◆ BRIEF: Nothing but the lines from the one containing "(697, 192) = (355, 114): grey" through the last line of the data below should be returned, each copied exactly.

◆ RECORDS SHOWN:
:::
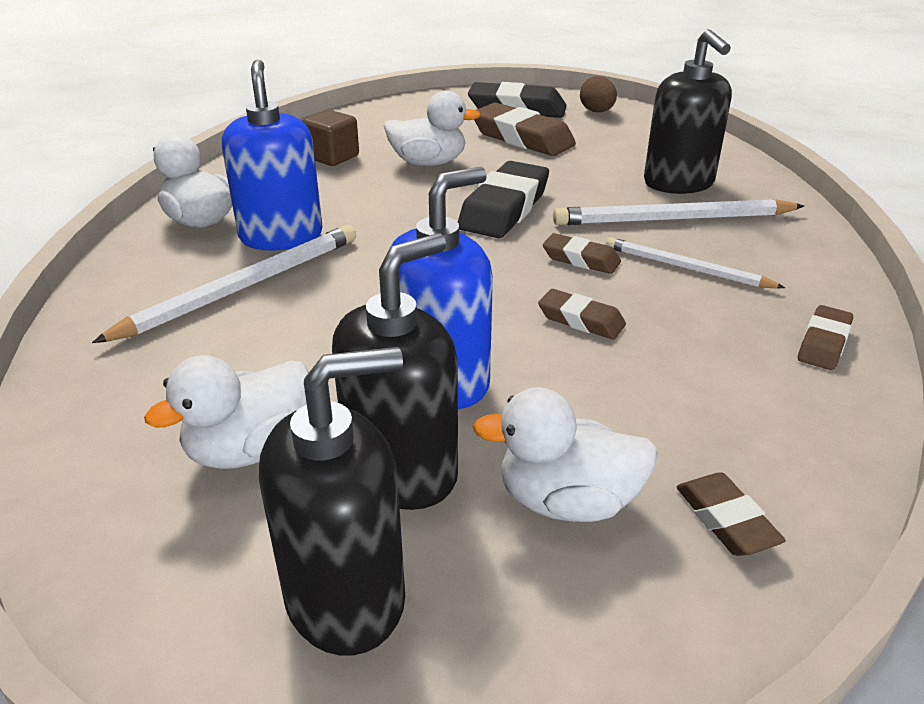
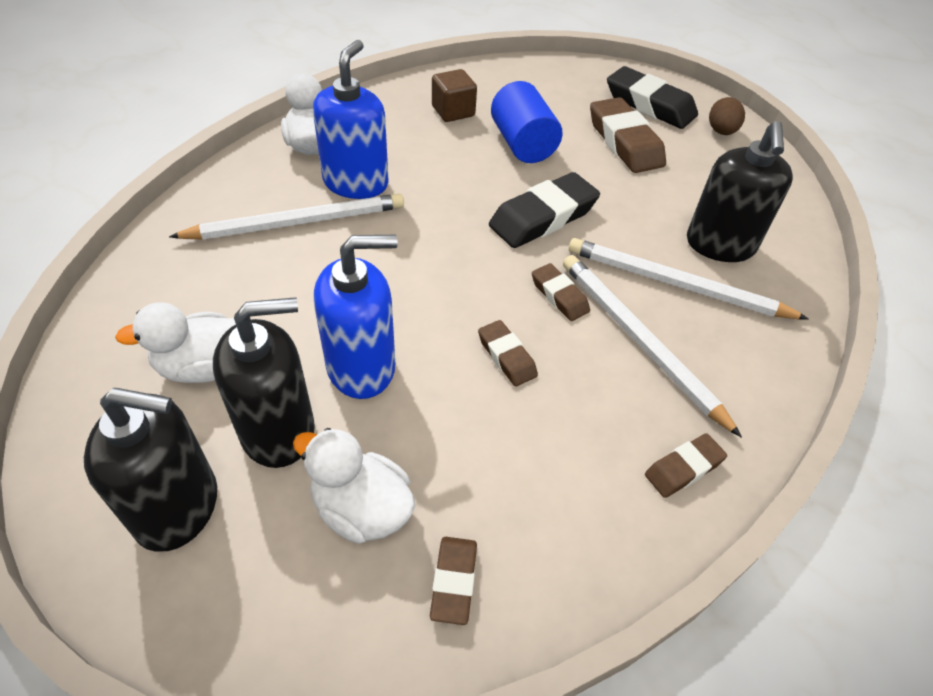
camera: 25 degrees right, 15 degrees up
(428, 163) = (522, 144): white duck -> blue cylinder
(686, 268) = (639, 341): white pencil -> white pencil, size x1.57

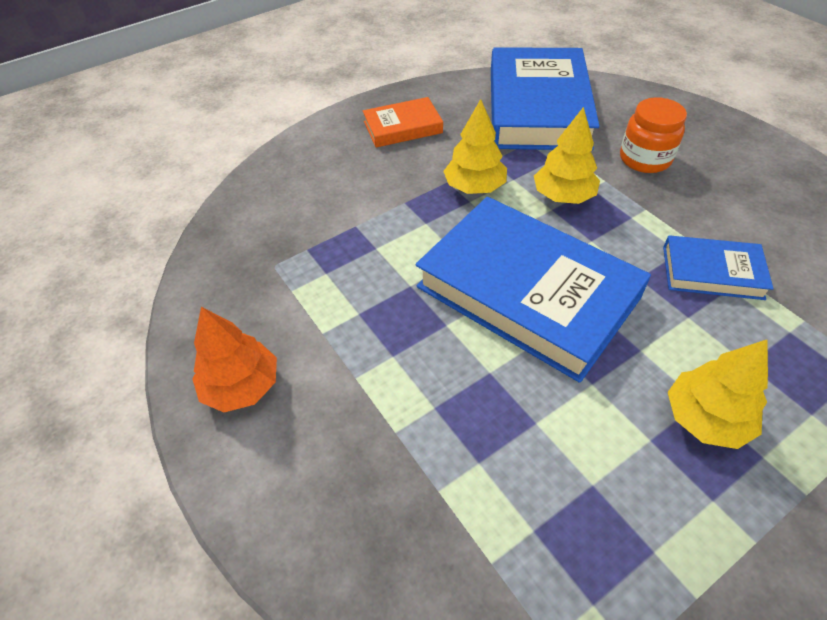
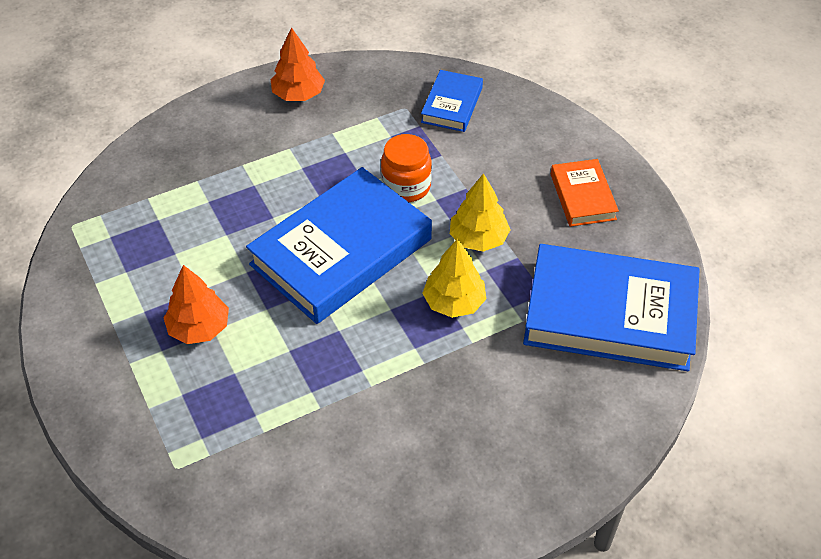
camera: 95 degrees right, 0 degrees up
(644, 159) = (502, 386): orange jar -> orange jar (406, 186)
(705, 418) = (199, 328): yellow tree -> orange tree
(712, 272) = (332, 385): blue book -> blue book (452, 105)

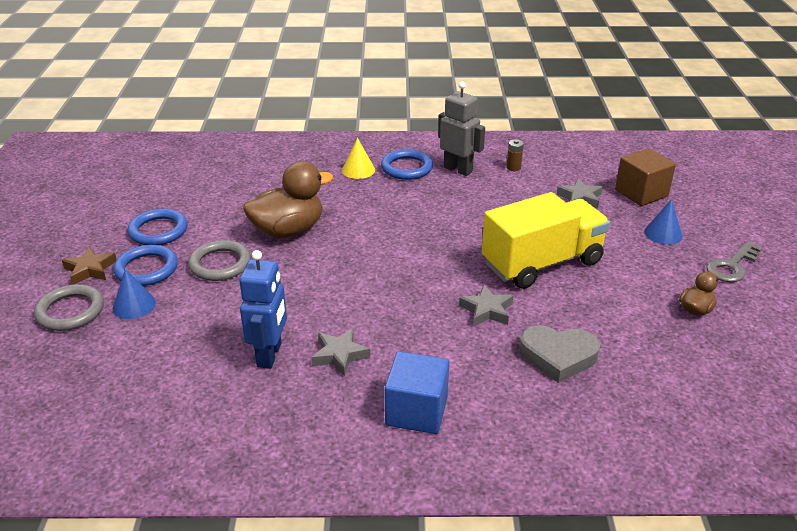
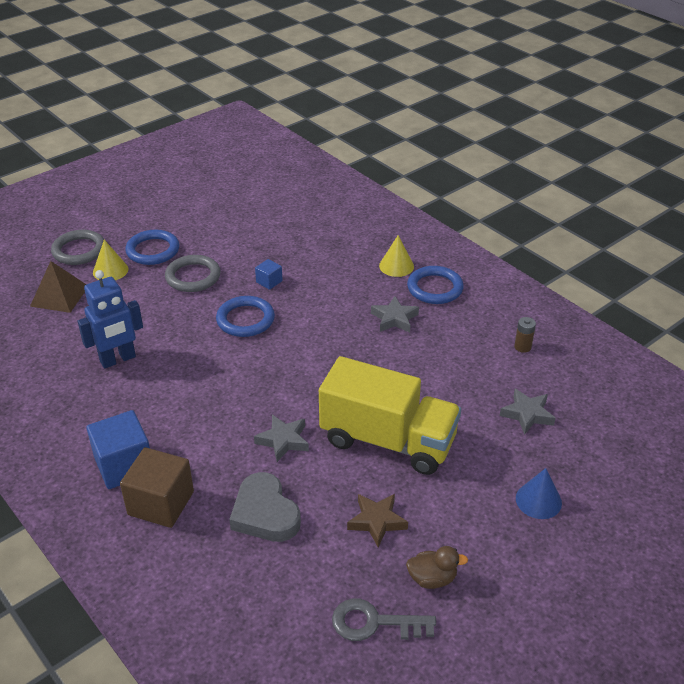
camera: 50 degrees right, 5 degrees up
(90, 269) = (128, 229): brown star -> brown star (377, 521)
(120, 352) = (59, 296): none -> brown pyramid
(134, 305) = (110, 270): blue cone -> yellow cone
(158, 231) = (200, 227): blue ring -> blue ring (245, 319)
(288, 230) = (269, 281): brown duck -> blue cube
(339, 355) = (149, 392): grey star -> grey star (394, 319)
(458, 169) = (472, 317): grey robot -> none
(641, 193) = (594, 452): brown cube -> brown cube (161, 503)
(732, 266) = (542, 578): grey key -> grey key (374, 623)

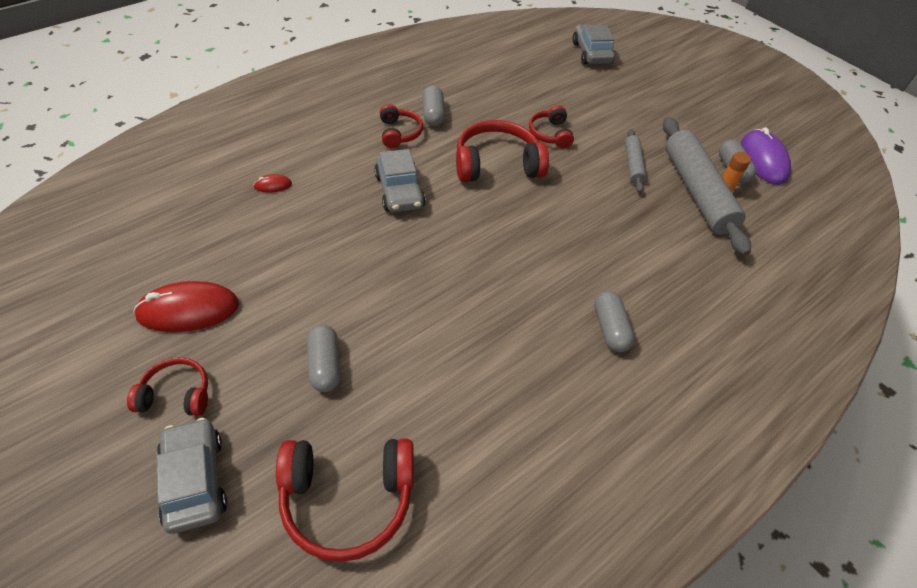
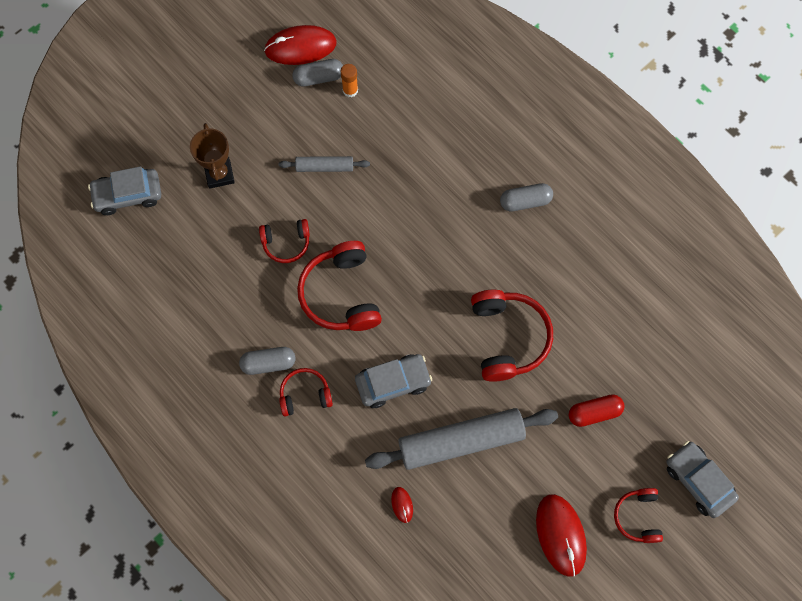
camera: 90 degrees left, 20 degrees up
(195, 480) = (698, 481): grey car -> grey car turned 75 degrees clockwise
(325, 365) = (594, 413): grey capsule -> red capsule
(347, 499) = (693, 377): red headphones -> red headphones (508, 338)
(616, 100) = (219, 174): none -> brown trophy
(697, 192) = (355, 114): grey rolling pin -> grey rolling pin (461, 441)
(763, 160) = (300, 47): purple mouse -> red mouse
:::
◆ REPLY:
(697, 192) = (355, 114): grey rolling pin -> grey rolling pin (461, 441)
(763, 160) = (300, 47): purple mouse -> red mouse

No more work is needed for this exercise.